What the task requires :: From the line holding "D207: schottky BAT54 (A W13, K W9) -> none" to the final line below, restate each line word for word and add nothing.

*** Task material Section Begins ***

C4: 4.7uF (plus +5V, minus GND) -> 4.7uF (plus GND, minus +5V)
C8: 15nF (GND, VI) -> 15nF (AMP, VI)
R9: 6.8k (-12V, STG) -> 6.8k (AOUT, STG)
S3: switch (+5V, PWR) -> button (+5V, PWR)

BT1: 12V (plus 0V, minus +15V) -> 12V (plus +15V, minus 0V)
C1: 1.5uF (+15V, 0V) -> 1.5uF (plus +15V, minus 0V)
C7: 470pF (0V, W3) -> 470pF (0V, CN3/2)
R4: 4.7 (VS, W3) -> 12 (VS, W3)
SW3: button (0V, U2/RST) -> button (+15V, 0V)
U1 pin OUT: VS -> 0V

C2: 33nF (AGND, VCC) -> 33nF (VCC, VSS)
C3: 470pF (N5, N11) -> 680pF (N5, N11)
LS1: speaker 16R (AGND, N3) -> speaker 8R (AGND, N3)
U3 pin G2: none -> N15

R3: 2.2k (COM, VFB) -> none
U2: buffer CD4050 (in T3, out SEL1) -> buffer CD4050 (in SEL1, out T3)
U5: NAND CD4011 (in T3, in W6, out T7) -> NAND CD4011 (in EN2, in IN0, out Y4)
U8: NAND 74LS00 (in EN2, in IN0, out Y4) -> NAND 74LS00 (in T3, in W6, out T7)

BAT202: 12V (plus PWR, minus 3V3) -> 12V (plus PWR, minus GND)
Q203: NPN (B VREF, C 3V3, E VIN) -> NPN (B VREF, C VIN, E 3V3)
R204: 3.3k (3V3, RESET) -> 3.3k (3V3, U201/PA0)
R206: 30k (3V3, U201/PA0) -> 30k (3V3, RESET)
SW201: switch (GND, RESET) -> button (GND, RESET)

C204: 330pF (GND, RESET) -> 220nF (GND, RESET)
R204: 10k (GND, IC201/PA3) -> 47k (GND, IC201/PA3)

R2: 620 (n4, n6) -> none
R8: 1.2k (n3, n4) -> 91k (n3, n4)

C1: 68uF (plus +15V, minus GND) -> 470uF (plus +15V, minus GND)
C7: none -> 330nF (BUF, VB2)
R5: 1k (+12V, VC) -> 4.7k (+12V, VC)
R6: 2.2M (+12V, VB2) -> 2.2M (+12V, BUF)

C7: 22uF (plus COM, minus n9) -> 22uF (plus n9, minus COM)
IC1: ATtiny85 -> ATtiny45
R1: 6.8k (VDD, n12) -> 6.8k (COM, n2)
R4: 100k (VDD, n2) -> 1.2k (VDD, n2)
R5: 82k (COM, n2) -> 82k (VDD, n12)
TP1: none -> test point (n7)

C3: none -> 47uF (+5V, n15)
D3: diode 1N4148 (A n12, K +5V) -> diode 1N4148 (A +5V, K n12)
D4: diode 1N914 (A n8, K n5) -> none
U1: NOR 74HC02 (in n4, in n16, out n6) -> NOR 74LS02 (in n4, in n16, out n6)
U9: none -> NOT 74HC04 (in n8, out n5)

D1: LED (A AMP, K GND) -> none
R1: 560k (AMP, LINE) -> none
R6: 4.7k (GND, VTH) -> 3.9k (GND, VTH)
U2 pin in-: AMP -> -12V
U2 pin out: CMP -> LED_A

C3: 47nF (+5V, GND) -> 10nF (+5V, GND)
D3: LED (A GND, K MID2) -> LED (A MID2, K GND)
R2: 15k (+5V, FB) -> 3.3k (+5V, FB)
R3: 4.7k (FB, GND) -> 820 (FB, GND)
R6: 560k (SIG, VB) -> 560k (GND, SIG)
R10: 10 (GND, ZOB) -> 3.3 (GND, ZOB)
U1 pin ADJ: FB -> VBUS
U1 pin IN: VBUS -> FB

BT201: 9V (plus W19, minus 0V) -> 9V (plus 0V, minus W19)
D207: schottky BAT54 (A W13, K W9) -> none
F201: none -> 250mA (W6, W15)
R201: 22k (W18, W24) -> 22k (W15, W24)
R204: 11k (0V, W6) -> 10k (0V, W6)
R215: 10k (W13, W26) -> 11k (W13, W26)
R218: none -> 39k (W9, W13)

*** Task material Section Ends ***

Output ::
D207: schottky BAT54 (A W13, K W9) -> none
F201: none -> 250mA (W6, W15)
R201: 22k (W18, W24) -> 22k (W15, W24)
R204: 11k (0V, W6) -> 10k (0V, W6)
R215: 10k (W13, W26) -> 11k (W13, W26)
R218: none -> 39k (W9, W13)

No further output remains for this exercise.